Your task —
From the listing below, extract each line containing the word "tank", and copy those lines unchanged.

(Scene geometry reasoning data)
=== Begin Enclosure ===

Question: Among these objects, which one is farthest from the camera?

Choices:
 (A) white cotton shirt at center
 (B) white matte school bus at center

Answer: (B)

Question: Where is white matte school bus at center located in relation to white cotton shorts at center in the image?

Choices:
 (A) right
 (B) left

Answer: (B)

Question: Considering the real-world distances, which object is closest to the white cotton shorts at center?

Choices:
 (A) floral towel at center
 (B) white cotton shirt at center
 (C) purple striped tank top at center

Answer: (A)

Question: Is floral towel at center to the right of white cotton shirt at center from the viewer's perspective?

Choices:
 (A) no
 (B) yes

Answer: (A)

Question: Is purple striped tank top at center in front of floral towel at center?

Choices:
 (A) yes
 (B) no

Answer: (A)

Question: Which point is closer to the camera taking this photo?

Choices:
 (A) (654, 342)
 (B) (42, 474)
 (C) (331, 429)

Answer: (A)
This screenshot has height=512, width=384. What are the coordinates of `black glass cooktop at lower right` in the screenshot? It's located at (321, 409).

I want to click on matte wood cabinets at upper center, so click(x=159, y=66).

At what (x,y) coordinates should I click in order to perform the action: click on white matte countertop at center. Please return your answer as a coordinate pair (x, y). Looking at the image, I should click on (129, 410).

=== End Enclosure ===

Result of the task —
 (C) purple striped tank top at center
Question: Is purple striped tank top at center in front of floral towel at center?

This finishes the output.